- **Directions for this task**
The reply should hold every entry exactly as written and none of the pictures.

═══ Source information ═══

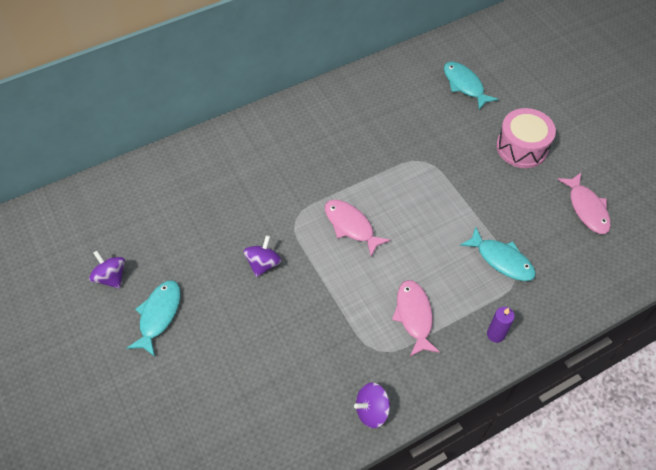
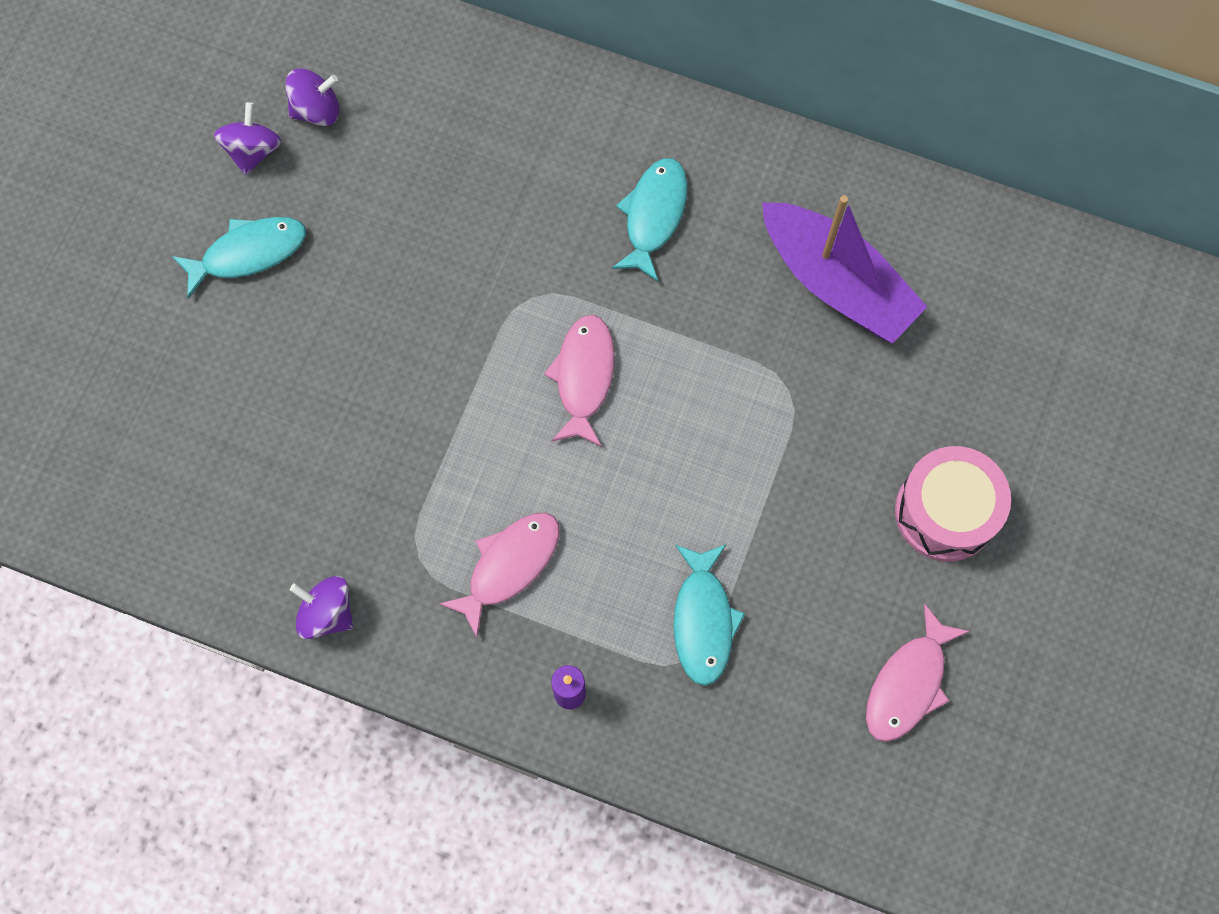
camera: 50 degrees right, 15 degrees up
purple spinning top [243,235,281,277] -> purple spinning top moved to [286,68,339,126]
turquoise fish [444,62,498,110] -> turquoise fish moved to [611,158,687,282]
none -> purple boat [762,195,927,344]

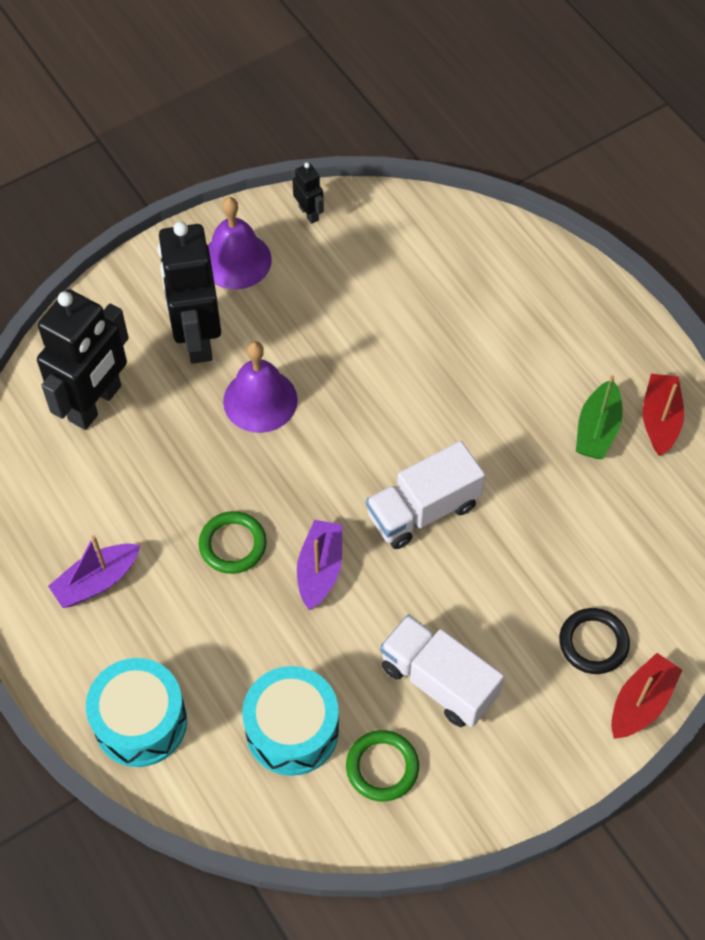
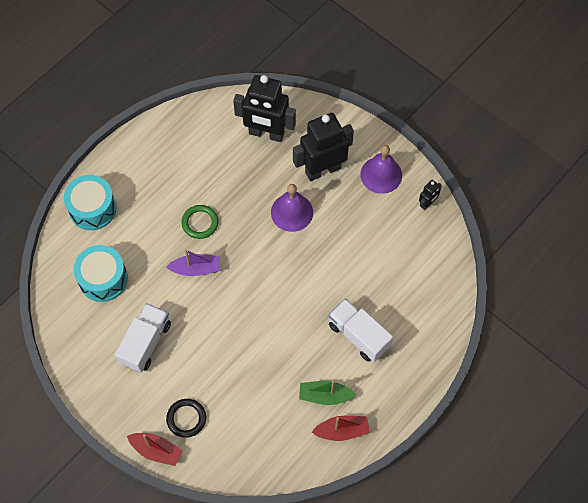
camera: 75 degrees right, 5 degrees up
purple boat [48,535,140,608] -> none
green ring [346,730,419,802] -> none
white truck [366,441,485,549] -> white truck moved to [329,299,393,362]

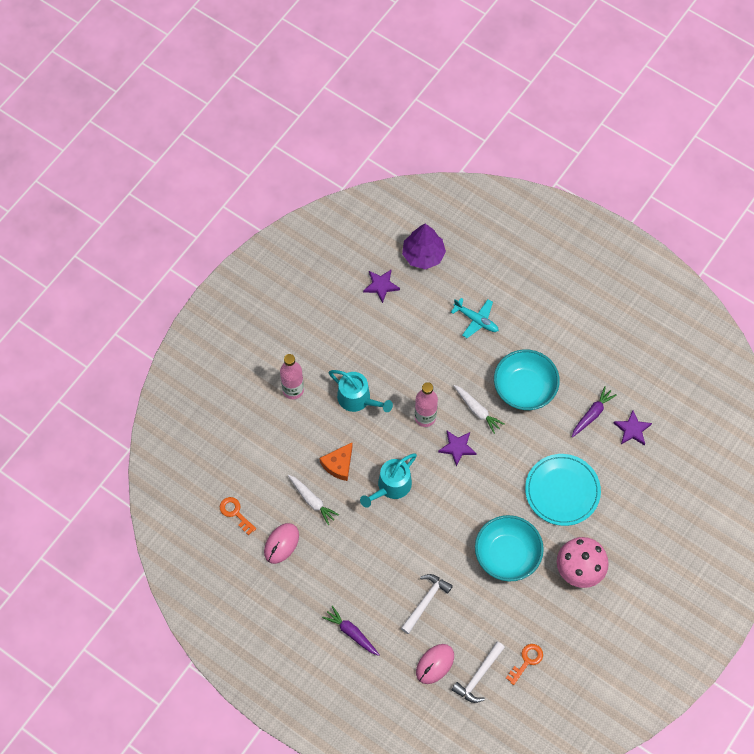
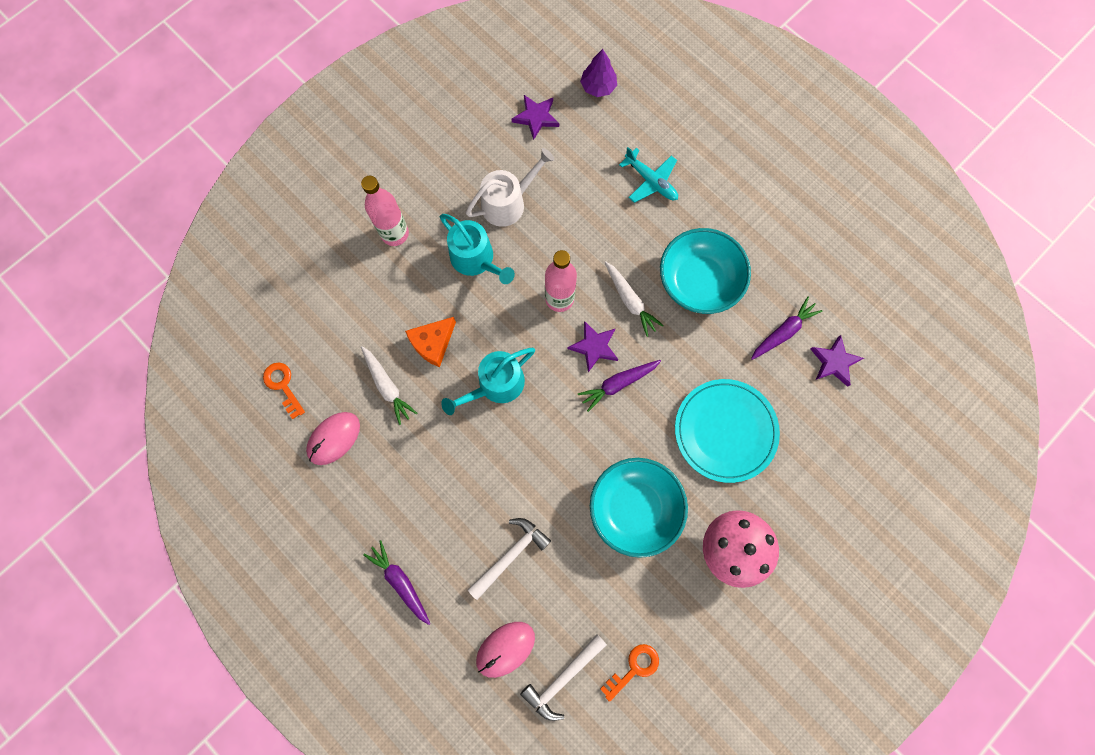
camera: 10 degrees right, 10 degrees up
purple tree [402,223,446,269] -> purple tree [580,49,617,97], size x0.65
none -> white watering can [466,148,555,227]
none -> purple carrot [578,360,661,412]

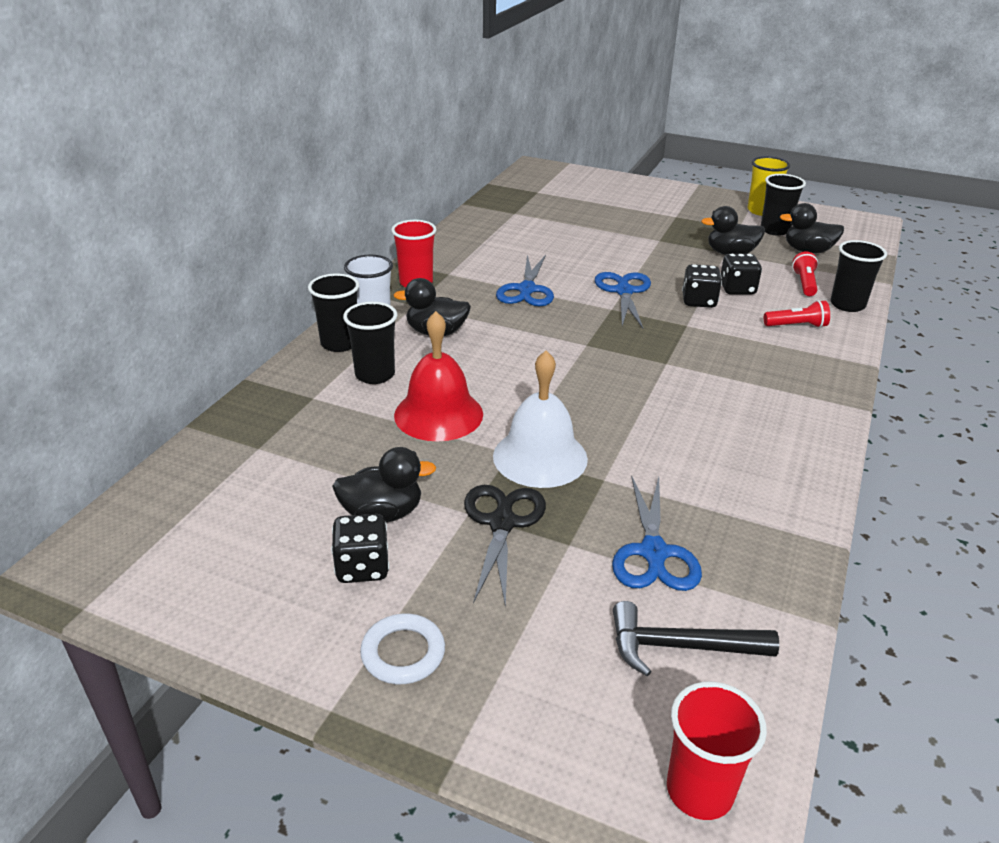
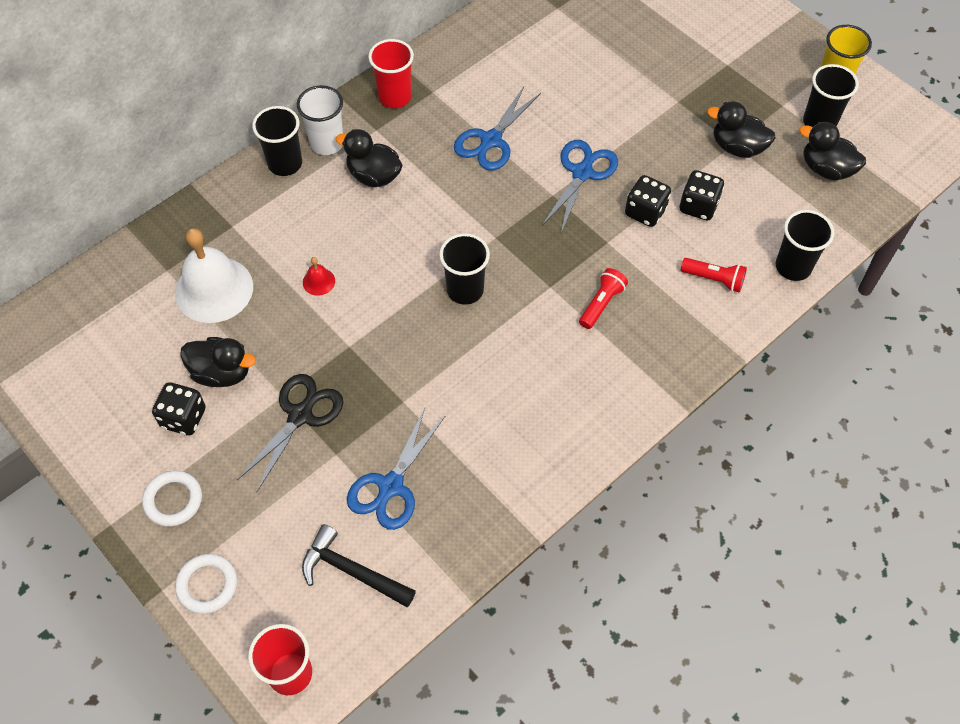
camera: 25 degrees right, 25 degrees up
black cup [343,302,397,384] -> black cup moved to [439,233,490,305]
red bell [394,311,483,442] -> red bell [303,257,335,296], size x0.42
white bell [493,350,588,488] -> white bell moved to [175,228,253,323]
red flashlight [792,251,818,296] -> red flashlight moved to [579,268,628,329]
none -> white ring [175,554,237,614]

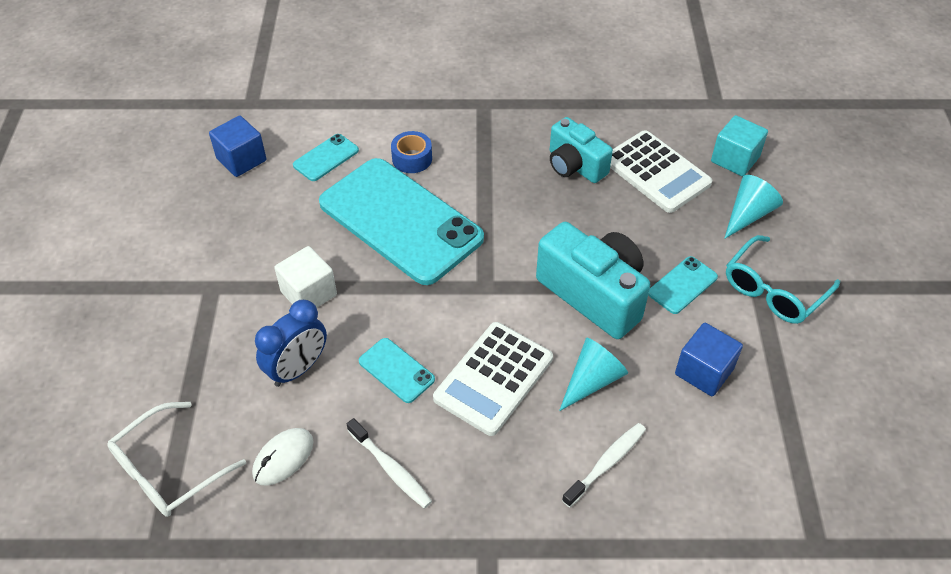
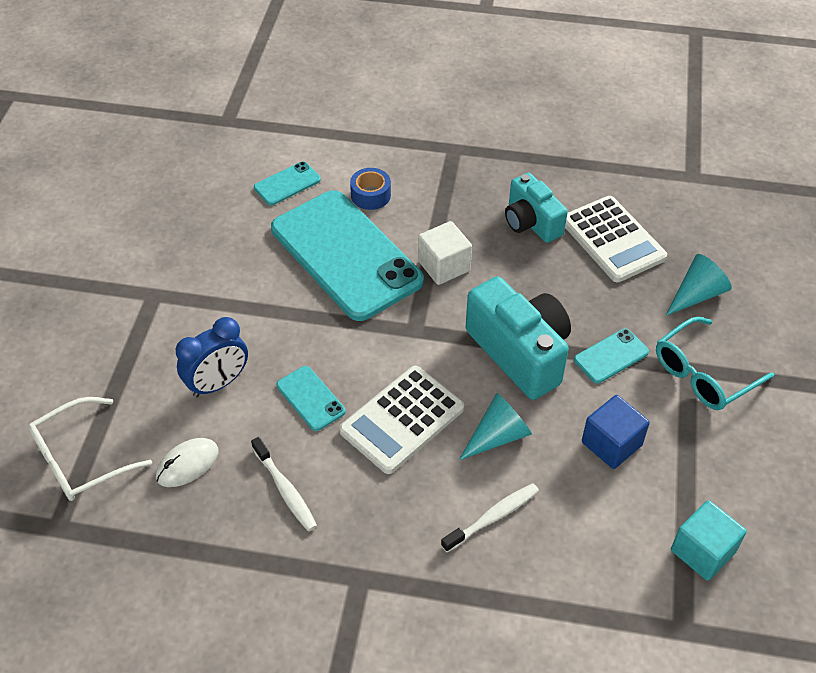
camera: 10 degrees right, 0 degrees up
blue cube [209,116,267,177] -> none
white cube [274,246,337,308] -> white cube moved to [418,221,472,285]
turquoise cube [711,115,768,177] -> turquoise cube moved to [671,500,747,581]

═══

- **Reply to the task**
camera: 50 degrees right, 15 degrees up
purple spinning top [243,235,281,277] -> purple spinning top moved to [286,68,339,126]
turquoise fish [444,62,498,110] -> turquoise fish moved to [611,158,687,282]
none -> purple boat [762,195,927,344]

camera: 75 degrees right, 5 degrees up
purple boat [48,535,140,608] -> none
green ring [346,730,419,802] -> none
white truck [366,441,485,549] -> white truck moved to [329,299,393,362]

camera: 10 degrees right, 10 degrees up
purple tree [402,223,446,269] -> purple tree [580,49,617,97], size x0.65
none -> white watering can [466,148,555,227]
none -> purple carrot [578,360,661,412]

camera: 25 degrees right, 25 degrees up
black cup [343,302,397,384] -> black cup moved to [439,233,490,305]
red bell [394,311,483,442] -> red bell [303,257,335,296], size x0.42
white bell [493,350,588,488] -> white bell moved to [175,228,253,323]
red flashlight [792,251,818,296] -> red flashlight moved to [579,268,628,329]
none -> white ring [175,554,237,614]

camera: 10 degrees right, 0 degrees up
blue cube [209,116,267,177] -> none
white cube [274,246,337,308] -> white cube moved to [418,221,472,285]
turquoise cube [711,115,768,177] -> turquoise cube moved to [671,500,747,581]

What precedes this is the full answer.